**Exercise objective**
From the data below, repeat exactly the lines from the line with "(553, 314) = (561, 211): none -> brown pencil" to the line with "(730, 589) = (769, 520): white", both included.

**Information**
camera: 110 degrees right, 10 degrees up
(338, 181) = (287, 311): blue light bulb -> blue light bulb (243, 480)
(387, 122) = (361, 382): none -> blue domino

==

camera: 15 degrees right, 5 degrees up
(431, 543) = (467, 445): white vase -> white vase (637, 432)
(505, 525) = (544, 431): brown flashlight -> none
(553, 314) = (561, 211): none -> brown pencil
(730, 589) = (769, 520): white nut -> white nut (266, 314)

**Response area**
(553, 314) = (561, 211): none -> brown pencil
(730, 589) = (769, 520): white nut -> white nut (266, 314)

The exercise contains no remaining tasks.